[Records excerpted from a collection]

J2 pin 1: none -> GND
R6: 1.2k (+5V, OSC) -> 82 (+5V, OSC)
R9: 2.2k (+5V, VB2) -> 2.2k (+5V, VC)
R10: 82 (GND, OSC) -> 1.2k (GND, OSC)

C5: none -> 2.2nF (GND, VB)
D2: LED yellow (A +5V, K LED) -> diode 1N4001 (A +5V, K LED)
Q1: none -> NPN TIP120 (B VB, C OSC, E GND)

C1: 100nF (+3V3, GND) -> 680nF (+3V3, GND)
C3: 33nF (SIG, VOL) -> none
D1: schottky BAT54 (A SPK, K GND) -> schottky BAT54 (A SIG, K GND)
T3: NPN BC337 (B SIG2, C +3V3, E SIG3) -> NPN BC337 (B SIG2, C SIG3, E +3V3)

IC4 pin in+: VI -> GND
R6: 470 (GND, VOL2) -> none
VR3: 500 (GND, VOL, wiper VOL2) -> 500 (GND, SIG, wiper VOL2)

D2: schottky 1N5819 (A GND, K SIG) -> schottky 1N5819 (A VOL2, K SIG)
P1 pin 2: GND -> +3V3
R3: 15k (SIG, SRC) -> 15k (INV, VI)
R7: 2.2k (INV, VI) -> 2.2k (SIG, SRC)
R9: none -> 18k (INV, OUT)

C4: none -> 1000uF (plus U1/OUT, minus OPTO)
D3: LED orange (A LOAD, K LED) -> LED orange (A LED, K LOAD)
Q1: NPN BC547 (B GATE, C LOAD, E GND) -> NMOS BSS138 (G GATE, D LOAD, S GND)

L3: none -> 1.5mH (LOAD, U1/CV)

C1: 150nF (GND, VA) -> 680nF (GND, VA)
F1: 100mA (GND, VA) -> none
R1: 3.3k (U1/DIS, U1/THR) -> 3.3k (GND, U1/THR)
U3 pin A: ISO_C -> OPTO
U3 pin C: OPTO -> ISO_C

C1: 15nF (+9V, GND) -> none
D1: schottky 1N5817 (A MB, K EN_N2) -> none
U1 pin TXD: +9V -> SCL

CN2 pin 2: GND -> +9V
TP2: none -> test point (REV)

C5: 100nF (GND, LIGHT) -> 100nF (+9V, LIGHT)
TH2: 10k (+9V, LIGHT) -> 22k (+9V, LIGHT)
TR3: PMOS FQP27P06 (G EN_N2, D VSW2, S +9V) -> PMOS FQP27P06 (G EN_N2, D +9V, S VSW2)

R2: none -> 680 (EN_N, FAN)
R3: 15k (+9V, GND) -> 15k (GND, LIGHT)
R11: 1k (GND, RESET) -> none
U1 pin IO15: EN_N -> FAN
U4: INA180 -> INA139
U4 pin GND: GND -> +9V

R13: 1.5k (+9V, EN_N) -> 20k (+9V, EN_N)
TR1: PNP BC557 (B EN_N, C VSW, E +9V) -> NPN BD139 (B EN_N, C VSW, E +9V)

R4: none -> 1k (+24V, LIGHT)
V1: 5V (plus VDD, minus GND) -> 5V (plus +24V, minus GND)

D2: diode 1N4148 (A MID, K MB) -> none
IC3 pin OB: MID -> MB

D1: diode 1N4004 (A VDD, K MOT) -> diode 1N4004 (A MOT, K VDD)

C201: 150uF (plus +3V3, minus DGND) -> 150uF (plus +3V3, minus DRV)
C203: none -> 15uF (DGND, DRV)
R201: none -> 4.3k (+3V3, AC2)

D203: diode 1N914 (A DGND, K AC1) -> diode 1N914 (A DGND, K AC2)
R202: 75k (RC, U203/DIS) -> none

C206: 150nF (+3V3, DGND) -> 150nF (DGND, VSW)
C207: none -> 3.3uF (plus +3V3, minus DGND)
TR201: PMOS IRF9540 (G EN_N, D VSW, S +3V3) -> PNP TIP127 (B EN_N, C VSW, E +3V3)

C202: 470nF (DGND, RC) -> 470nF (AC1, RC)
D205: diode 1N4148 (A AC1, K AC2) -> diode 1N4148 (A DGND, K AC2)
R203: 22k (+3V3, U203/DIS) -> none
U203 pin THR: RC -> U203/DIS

◆ **Problem to work on**:
Transcribe each line of the data above, unaltered, from the one where "R11: 1k (GND, RESET) -> none" appears to the one where "D1: diode 1N4004" appears, inclusive of both.

◆ **Output below**:
R11: 1k (GND, RESET) -> none
U1 pin IO15: EN_N -> FAN
U4: INA180 -> INA139
U4 pin GND: GND -> +9V

R13: 1.5k (+9V, EN_N) -> 20k (+9V, EN_N)
TR1: PNP BC557 (B EN_N, C VSW, E +9V) -> NPN BD139 (B EN_N, C VSW, E +9V)

R4: none -> 1k (+24V, LIGHT)
V1: 5V (plus VDD, minus GND) -> 5V (plus +24V, minus GND)

D2: diode 1N4148 (A MID, K MB) -> none
IC3 pin OB: MID -> MB

D1: diode 1N4004 (A VDD, K MOT) -> diode 1N4004 (A MOT, K VDD)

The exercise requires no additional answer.